* Before-and-after object lists:
Start of Block

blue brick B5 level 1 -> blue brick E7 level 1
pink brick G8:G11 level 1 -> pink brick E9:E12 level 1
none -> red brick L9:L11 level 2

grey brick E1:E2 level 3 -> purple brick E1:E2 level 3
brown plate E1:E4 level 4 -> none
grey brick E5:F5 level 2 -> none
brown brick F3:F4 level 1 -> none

End of Block
Start of Block

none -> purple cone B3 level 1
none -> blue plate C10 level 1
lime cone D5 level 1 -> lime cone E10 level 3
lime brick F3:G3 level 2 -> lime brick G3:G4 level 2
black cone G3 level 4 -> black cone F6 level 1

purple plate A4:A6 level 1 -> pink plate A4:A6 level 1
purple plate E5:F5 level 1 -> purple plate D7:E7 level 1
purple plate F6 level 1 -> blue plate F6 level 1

End of Block

* Exercise prompt:
Reproduce, character for character, only the lines of the preceding data that start at the line with "black cone G3" and end at the line with "purple plate F6", both included.

* Task solution:
black cone G3 level 4 -> black cone F6 level 1

purple plate A4:A6 level 1 -> pink plate A4:A6 level 1
purple plate E5:F5 level 1 -> purple plate D7:E7 level 1
purple plate F6 level 1 -> blue plate F6 level 1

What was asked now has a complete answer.